• _Task details_:
When "none" occurs in a line of the material, copy that line.

• _Entries supplied_:
▬▬▬▬▬▬

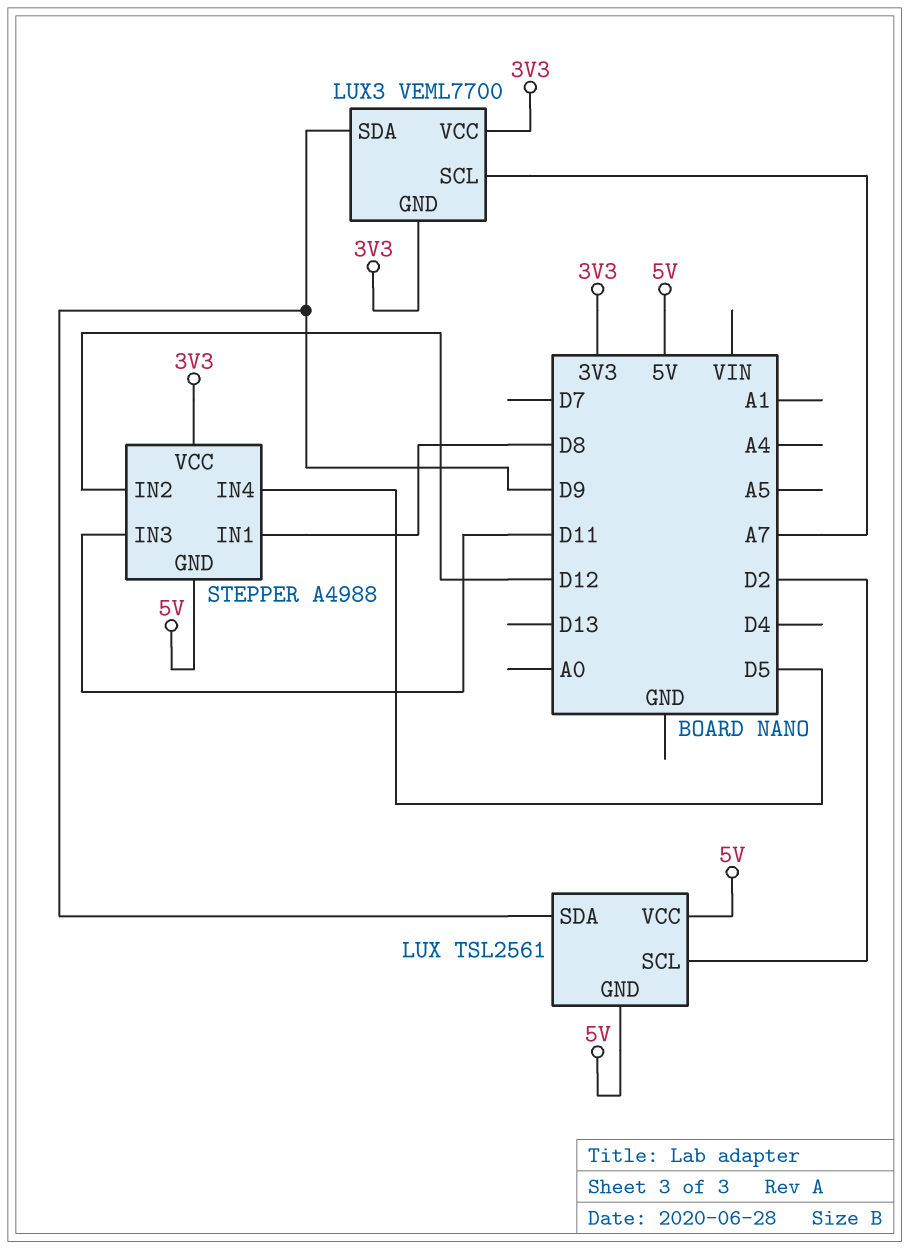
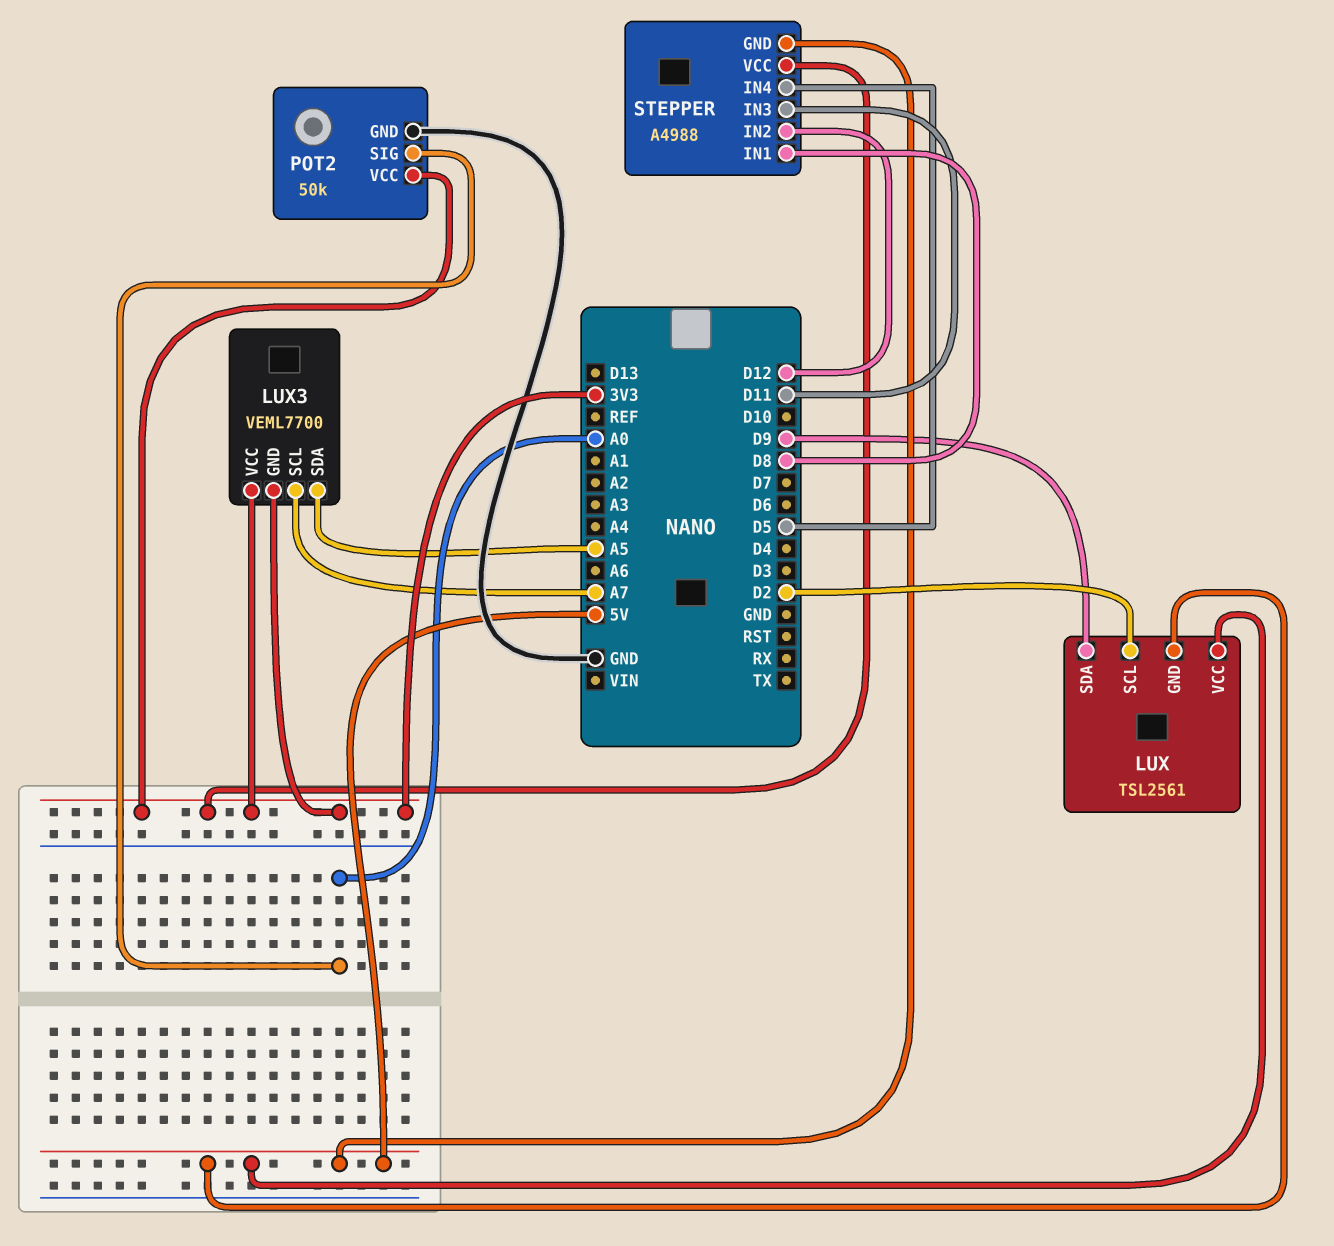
LUX3 pin SDA: D9 -> A5
POT2: none -> 50k
POT2 pin GND: none -> GND
POT2 pin SIG: none -> A0
POT2 pin VCC: none -> 3V3

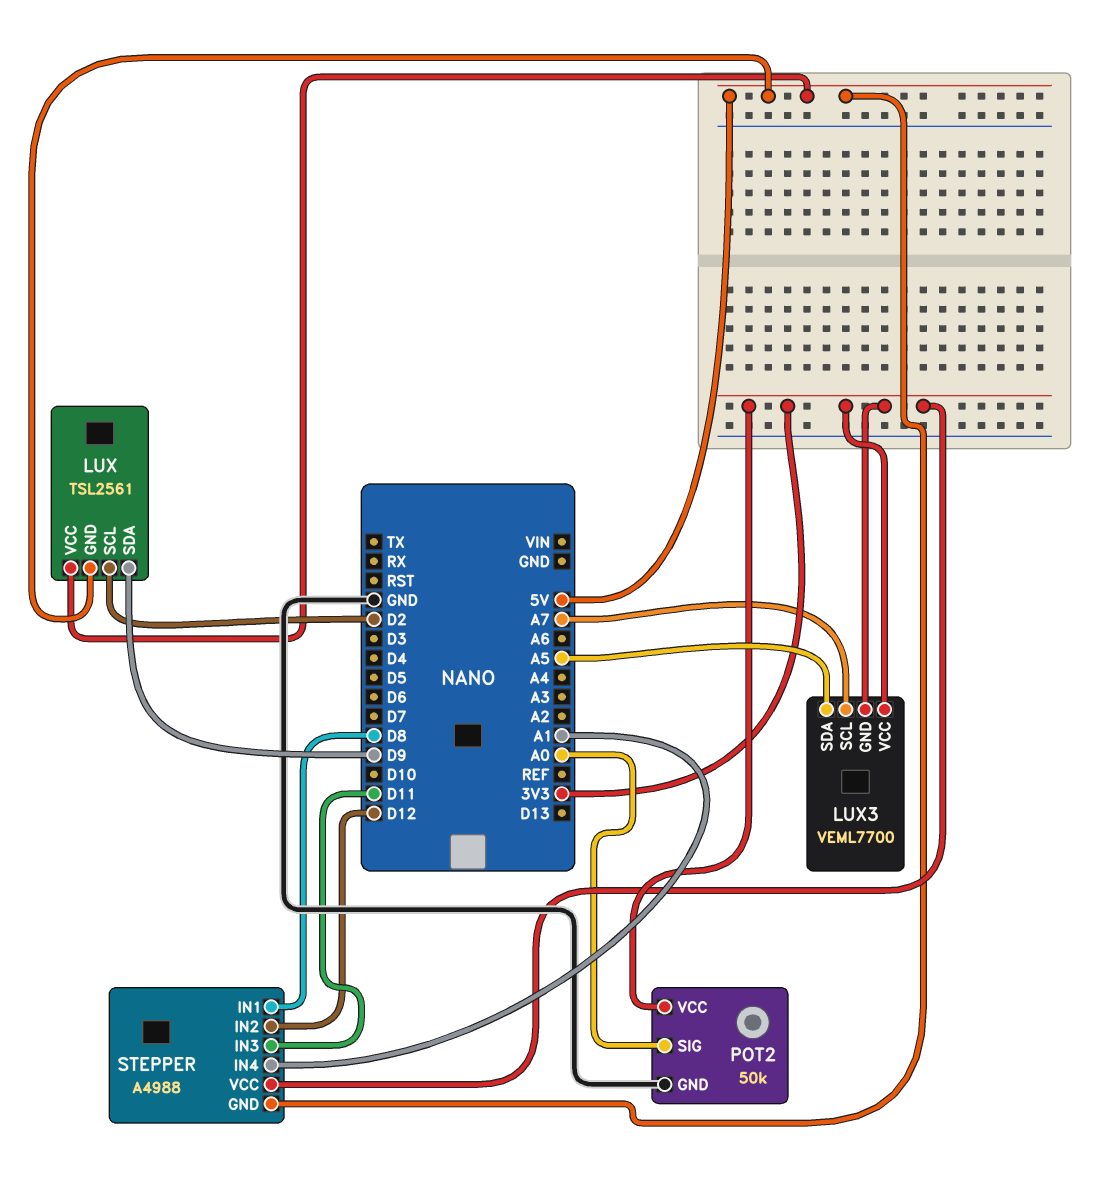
STEPPER pin IN4: D5 -> A1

▬▬▬▬▬▬

• _Reply_:
POT2: none -> 50k
POT2 pin GND: none -> GND
POT2 pin SIG: none -> A0
POT2 pin VCC: none -> 3V3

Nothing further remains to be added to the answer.